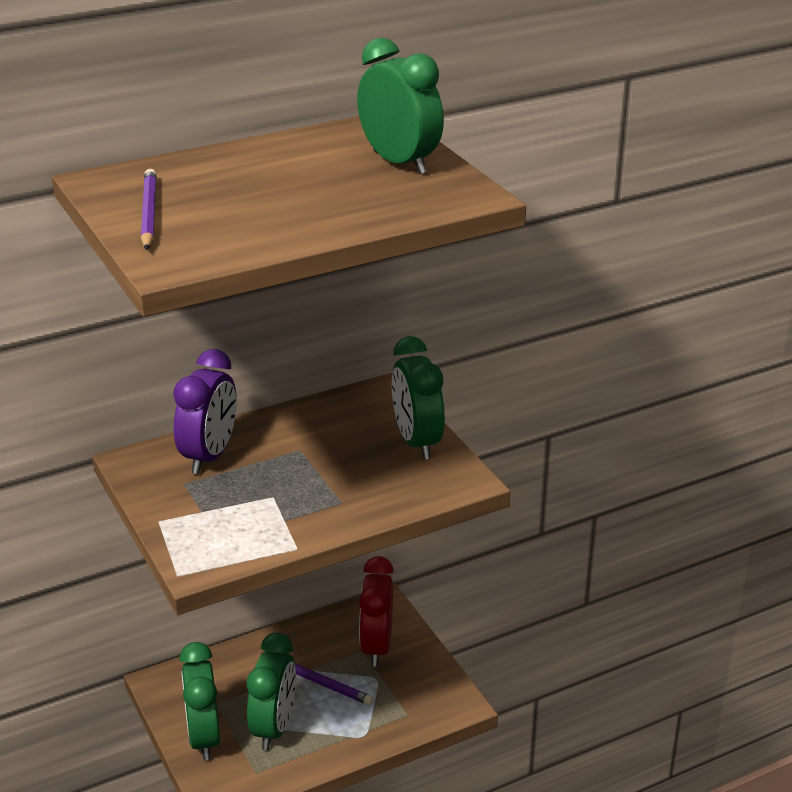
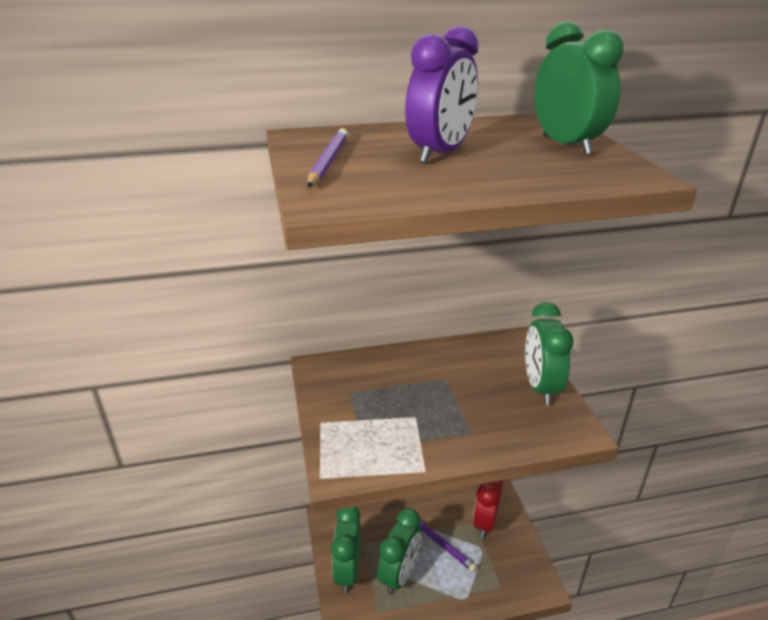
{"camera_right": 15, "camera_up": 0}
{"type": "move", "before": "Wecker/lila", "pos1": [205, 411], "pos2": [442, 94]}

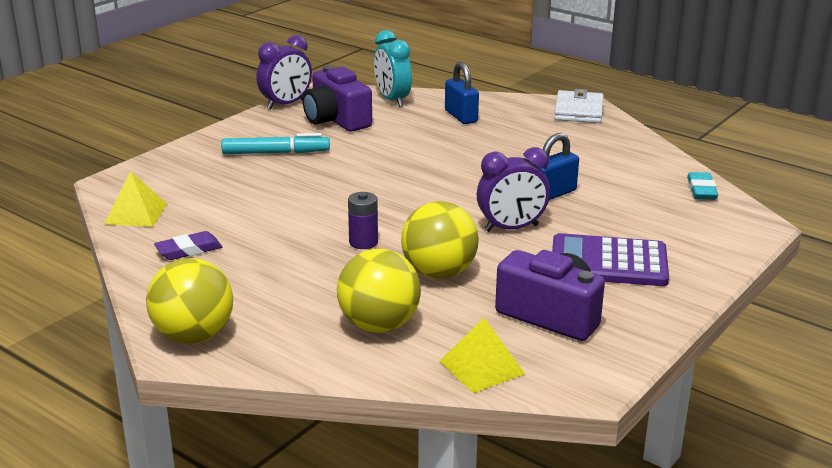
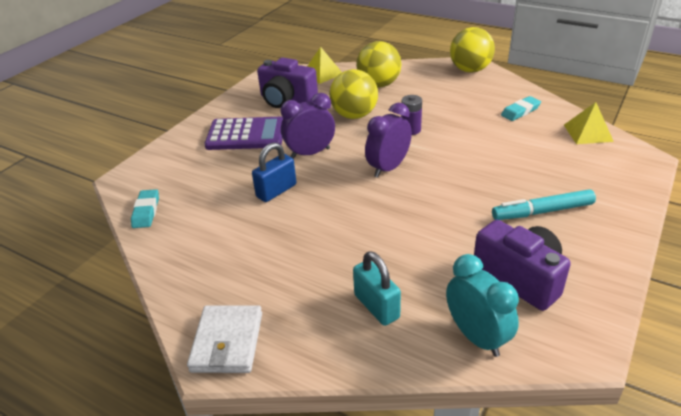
{"camera_right": 175, "camera_up": 10}
{"type": "recolor", "before": "Vorhängeschloss/blau", "after": "Vorhängeschloss/türkis", "pos1": [462, 93], "pos2": [377, 288]}
{"type": "move", "before": "Wecker/lila", "pos1": [284, 72], "pos2": [388, 140]}
{"type": "recolor", "before": "Radiergummi/lila", "after": "Radiergummi/türkis", "pos1": [188, 245], "pos2": [521, 108]}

• TASK OBJECTIVE:
Write the data out again word for word; leave the pictures behind.

• ANSWER AREA:
{"camera_right": 15, "camera_up": 0}
{"type": "move", "before": "Wecker/lila", "pos1": [205, 411], "pos2": [442, 94]}

{"camera_right": 175, "camera_up": 10}
{"type": "recolor", "before": "Vorhängeschloss/blau", "after": "Vorhängeschloss/türkis", "pos1": [462, 93], "pos2": [377, 288]}
{"type": "move", "before": "Wecker/lila", "pos1": [284, 72], "pos2": [388, 140]}
{"type": "recolor", "before": "Radiergummi/lila", "after": "Radiergummi/türkis", "pos1": [188, 245], "pos2": [521, 108]}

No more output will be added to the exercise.